* What the task requires *
Print all of the data exactly as written.

★ ★ ★ ★ ★

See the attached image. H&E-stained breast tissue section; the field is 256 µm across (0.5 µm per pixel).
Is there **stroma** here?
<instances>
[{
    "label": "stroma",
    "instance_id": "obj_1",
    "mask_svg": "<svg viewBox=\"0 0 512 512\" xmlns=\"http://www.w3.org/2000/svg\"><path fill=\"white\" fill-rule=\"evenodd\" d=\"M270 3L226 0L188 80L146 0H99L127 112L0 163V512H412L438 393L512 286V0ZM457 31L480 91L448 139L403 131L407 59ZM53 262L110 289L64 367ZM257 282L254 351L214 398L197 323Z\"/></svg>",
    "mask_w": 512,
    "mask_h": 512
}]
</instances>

★ ★ ★ ★ ★

* Problem solution *
See the attached image. H&E-stained breast tissue section; the field is 256 µm across (0.5 µm per pixel).
Is there **stroma** here?
<instances>
[{
    "label": "stroma",
    "instance_id": "obj_1",
    "mask_svg": "<svg viewBox=\"0 0 512 512\" xmlns=\"http://www.w3.org/2000/svg\"><path fill=\"white\" fill-rule=\"evenodd\" d=\"M270 3L226 0L188 80L146 0H99L127 112L0 163V512H412L438 393L512 286V0ZM457 31L480 91L448 139L403 131L407 59ZM53 262L110 289L64 367ZM257 282L254 351L214 398L197 323Z\"/></svg>",
    "mask_w": 512,
    "mask_h": 512
}]
</instances>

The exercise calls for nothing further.